▸ What you have to do
Once the pictures are removed, reproduce what is left of the data below exactly.

:: Provided data

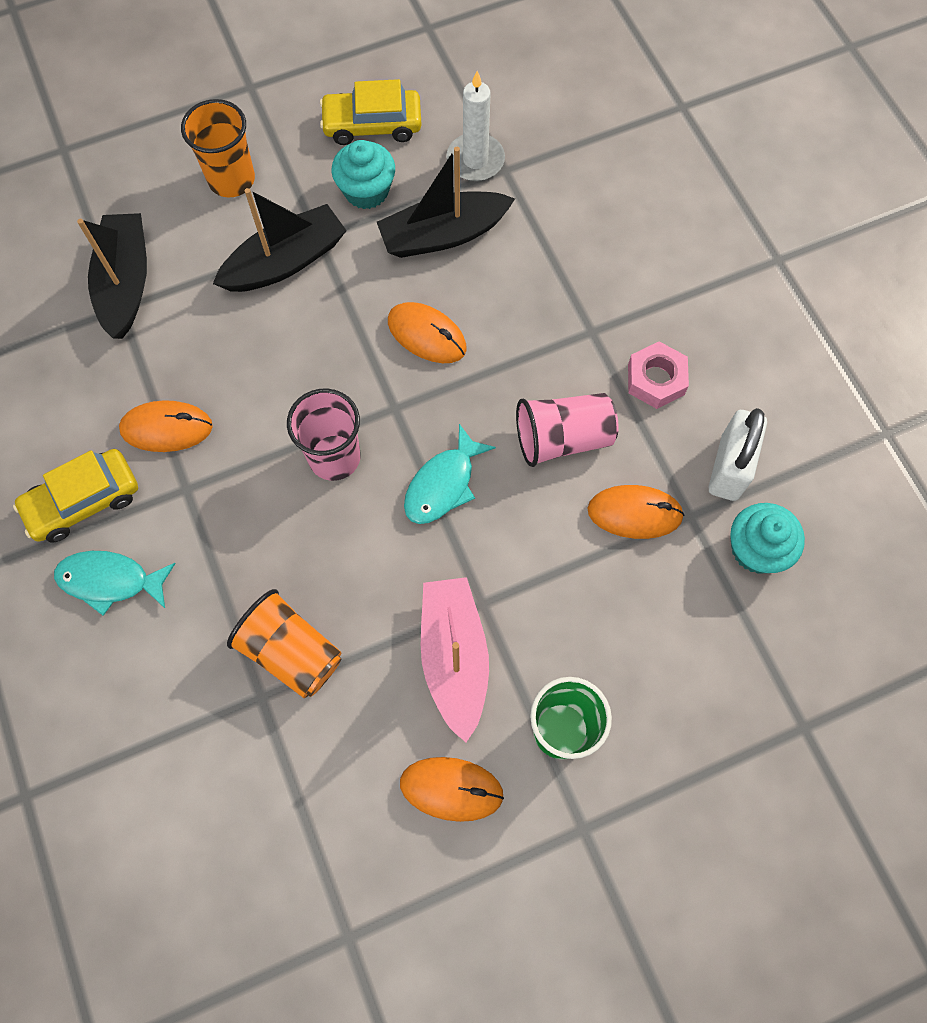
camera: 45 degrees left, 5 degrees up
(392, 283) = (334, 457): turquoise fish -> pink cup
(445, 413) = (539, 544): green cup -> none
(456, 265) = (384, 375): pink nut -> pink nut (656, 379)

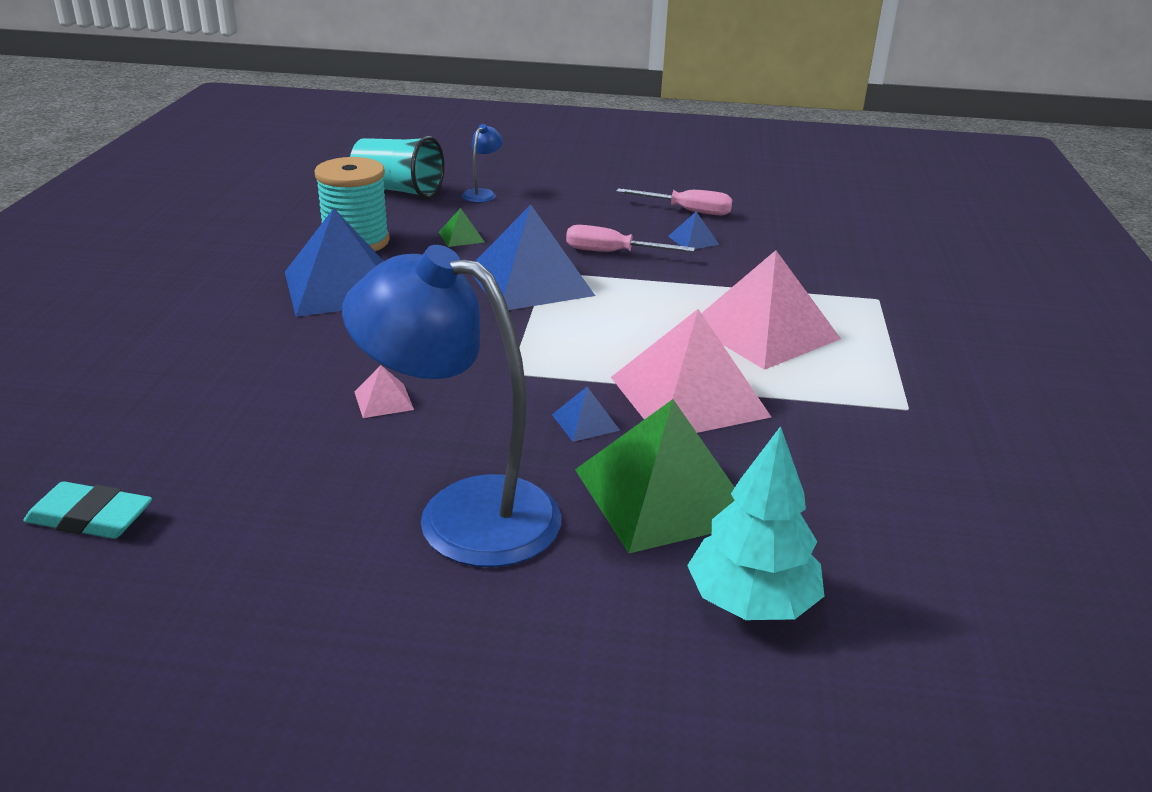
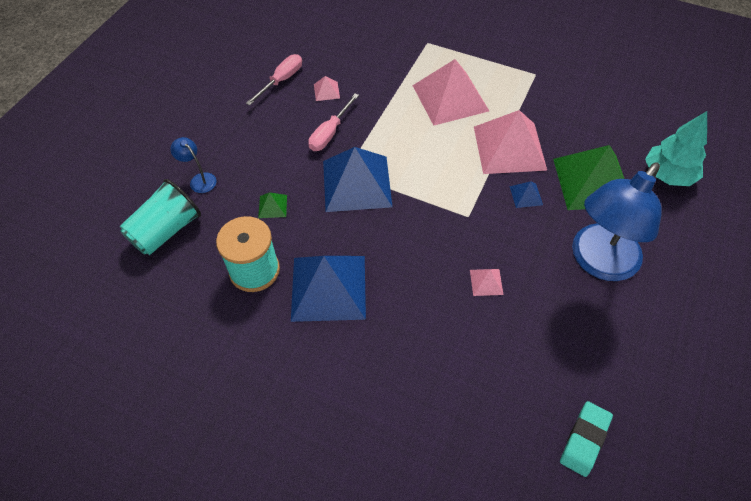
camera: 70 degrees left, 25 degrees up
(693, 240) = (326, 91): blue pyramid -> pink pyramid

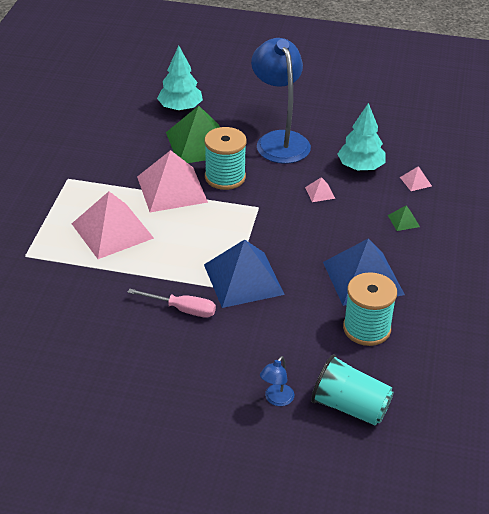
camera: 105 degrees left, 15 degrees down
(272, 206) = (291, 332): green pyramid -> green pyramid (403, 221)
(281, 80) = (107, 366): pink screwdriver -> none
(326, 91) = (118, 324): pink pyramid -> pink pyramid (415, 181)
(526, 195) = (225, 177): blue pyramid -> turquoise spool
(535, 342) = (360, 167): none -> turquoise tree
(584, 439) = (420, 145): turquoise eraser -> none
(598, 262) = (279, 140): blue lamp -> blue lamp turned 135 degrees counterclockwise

::::

▸ Response to the task
camera: 45 degrees left, 5 degrees up
(392, 283) = (334, 457): turquoise fish -> pink cup
(445, 413) = (539, 544): green cup -> none
(456, 265) = (384, 375): pink nut -> pink nut (656, 379)

camera: 70 degrees left, 25 degrees up
(693, 240) = (326, 91): blue pyramid -> pink pyramid

camera: 105 degrees left, 15 degrees down
(272, 206) = (291, 332): green pyramid -> green pyramid (403, 221)
(281, 80) = (107, 366): pink screwdriver -> none
(326, 91) = (118, 324): pink pyramid -> pink pyramid (415, 181)
(526, 195) = (225, 177): blue pyramid -> turquoise spool
(535, 342) = (360, 167): none -> turquoise tree
(584, 439) = (420, 145): turquoise eraser -> none
(598, 262) = (279, 140): blue lamp -> blue lamp turned 135 degrees counterclockwise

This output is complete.